_WHAT IS NEEDED_
Each record, minus any picture, should be returned exactly as written.

_ENTRIES SUPPLIED_
+--

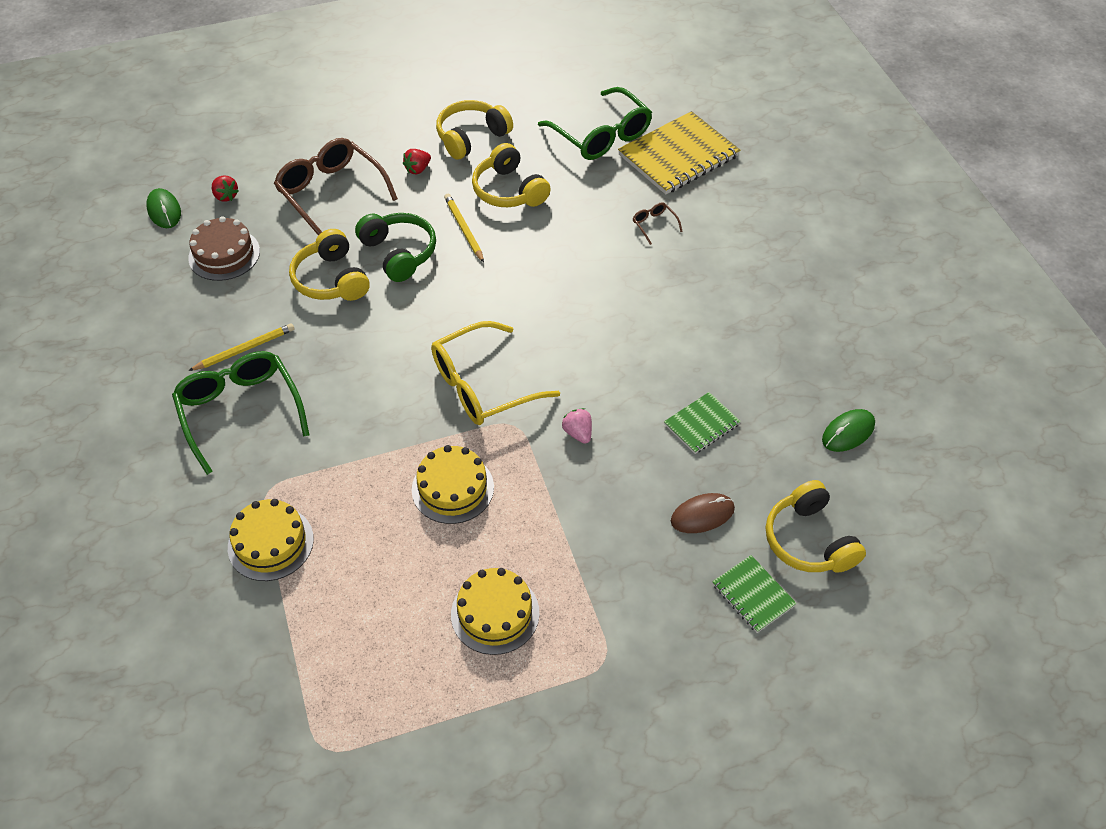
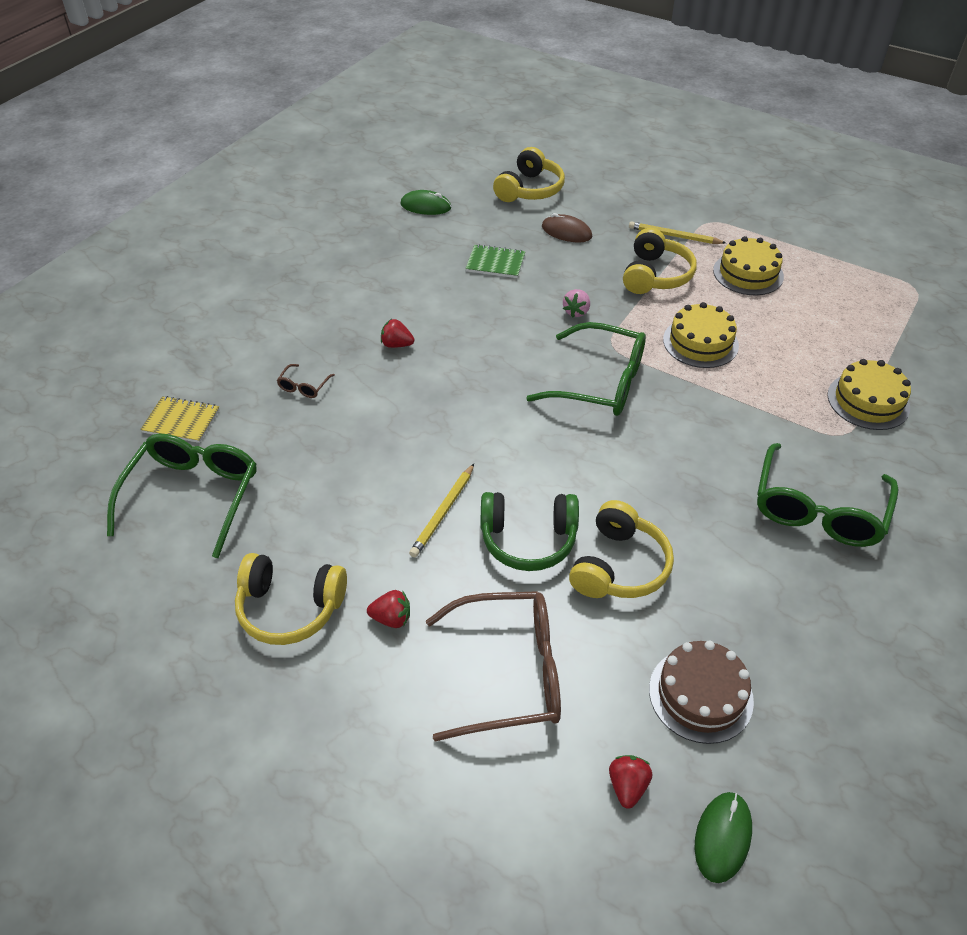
camera: 130 degrees left, 5 degrees down
(244, 349) = (768, 563): yellow pencil -> yellow pencil (674, 236)
(331, 193) = (509, 673): brown glasses -> brown glasses turned 105 degrees counterclockwise
(399, 253) = (528, 539): green headphones -> green headphones turned 105 degrees counterclockwise
(482, 385) = (600, 383): yellow glasses -> green glasses
(509, 190) = (351, 515): yellow headphones -> yellow headphones (655, 275)
(651, 296) = (397, 344): none -> red strawberry
(678, 156) = (181, 421): yellow notebook -> yellow notebook, size x0.52
(753, 595) = (593, 193): green notebook -> none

+--

_WRITTEN SOLUTION_
camera: 130 degrees left, 5 degrees down
(244, 349) = (768, 563): yellow pencil -> yellow pencil (674, 236)
(331, 193) = (509, 673): brown glasses -> brown glasses turned 105 degrees counterclockwise
(399, 253) = (528, 539): green headphones -> green headphones turned 105 degrees counterclockwise
(482, 385) = (600, 383): yellow glasses -> green glasses
(509, 190) = (351, 515): yellow headphones -> yellow headphones (655, 275)
(651, 296) = (397, 344): none -> red strawberry
(678, 156) = (181, 421): yellow notebook -> yellow notebook, size x0.52
(753, 595) = (593, 193): green notebook -> none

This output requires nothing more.